▼

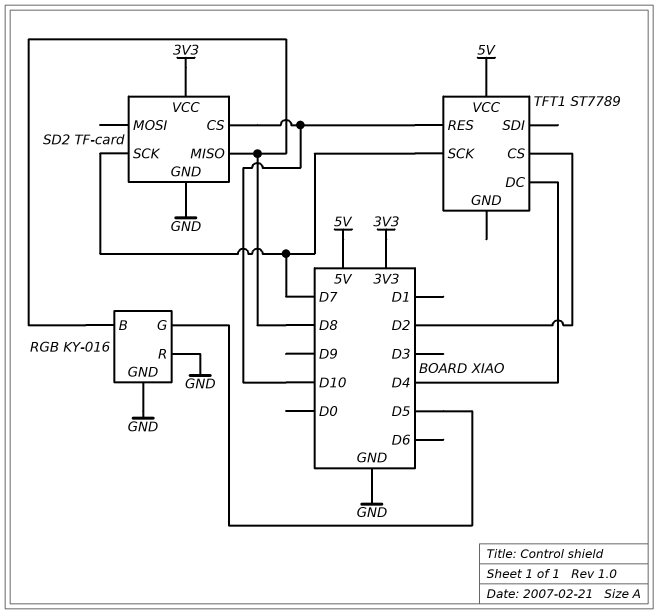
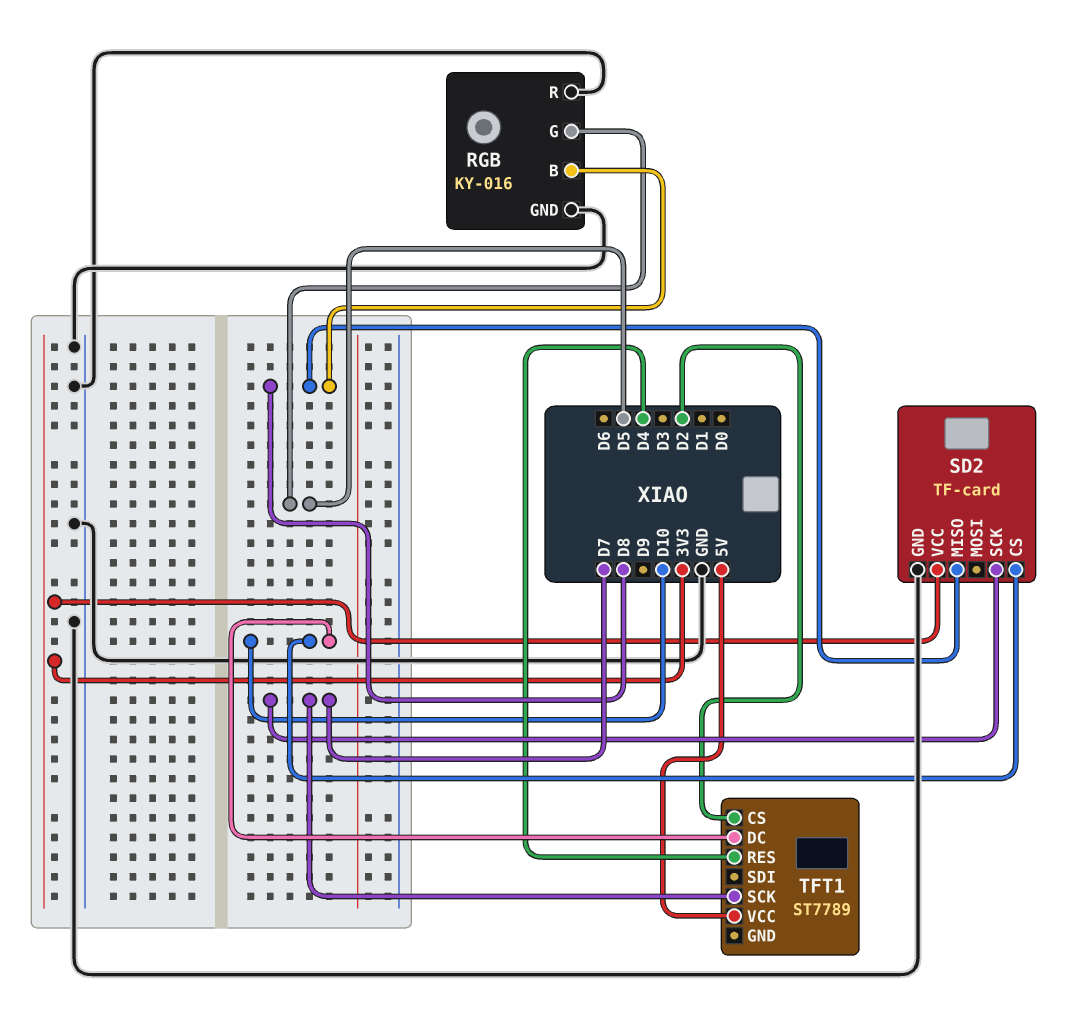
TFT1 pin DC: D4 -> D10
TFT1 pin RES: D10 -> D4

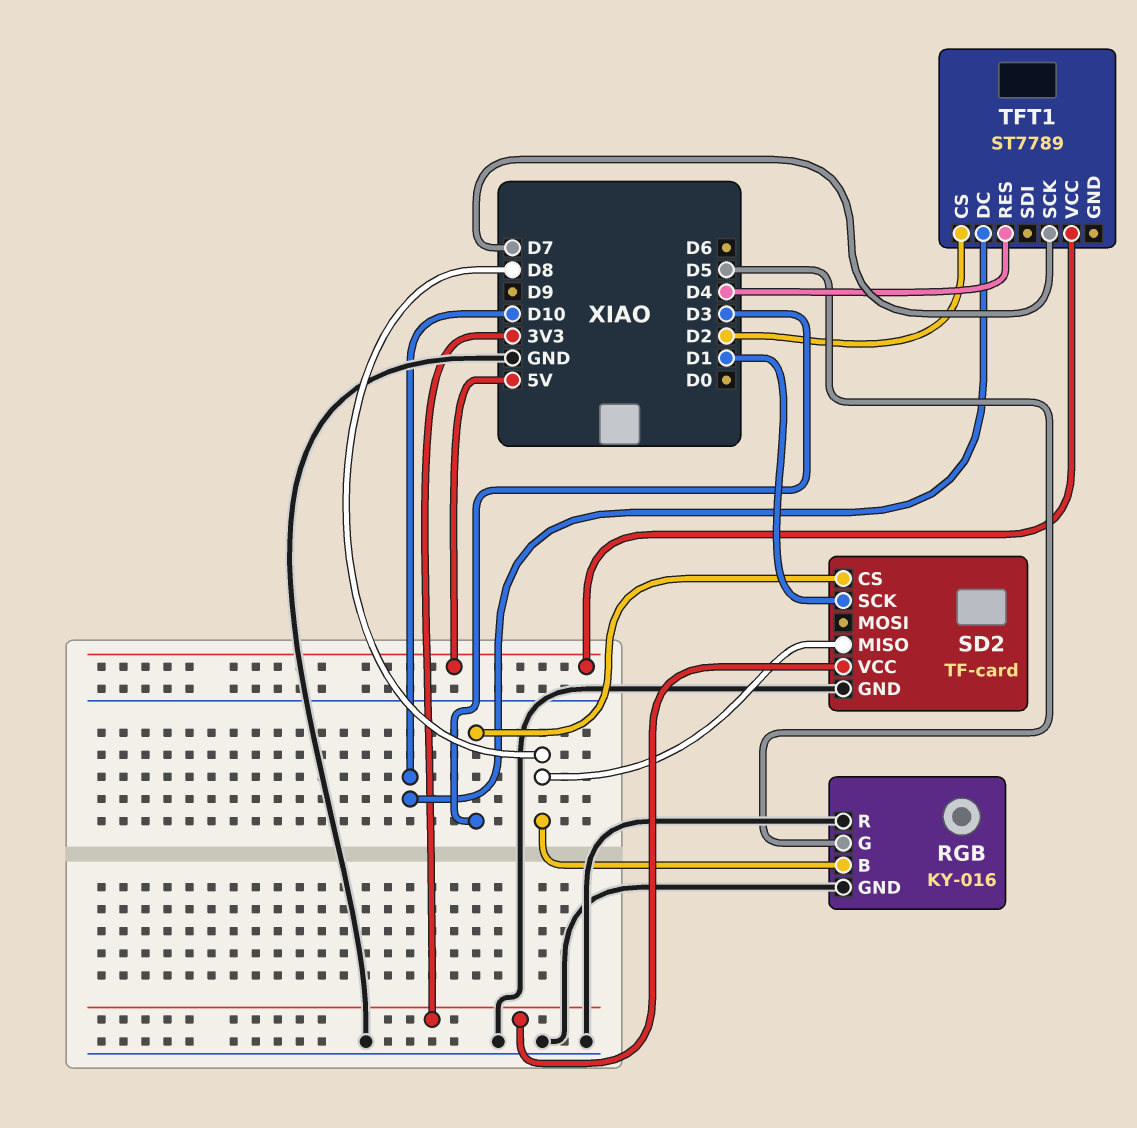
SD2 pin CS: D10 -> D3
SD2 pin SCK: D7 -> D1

▲
▼

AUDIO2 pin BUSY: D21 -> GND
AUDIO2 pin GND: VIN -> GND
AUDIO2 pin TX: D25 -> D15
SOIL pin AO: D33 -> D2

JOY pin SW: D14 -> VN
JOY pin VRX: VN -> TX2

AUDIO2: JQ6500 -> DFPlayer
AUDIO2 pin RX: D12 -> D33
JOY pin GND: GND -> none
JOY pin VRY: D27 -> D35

▲

**Goal of the exercise**
Pictures in the material above should be skipped; print exactly the lines from the one with "TFT1 pin RES: D10 -> D4" through the one with "SD2 pin SCK: D7 -> D1".

**Response for this exercise**
TFT1 pin RES: D10 -> D4

SD2 pin CS: D10 -> D3
SD2 pin SCK: D7 -> D1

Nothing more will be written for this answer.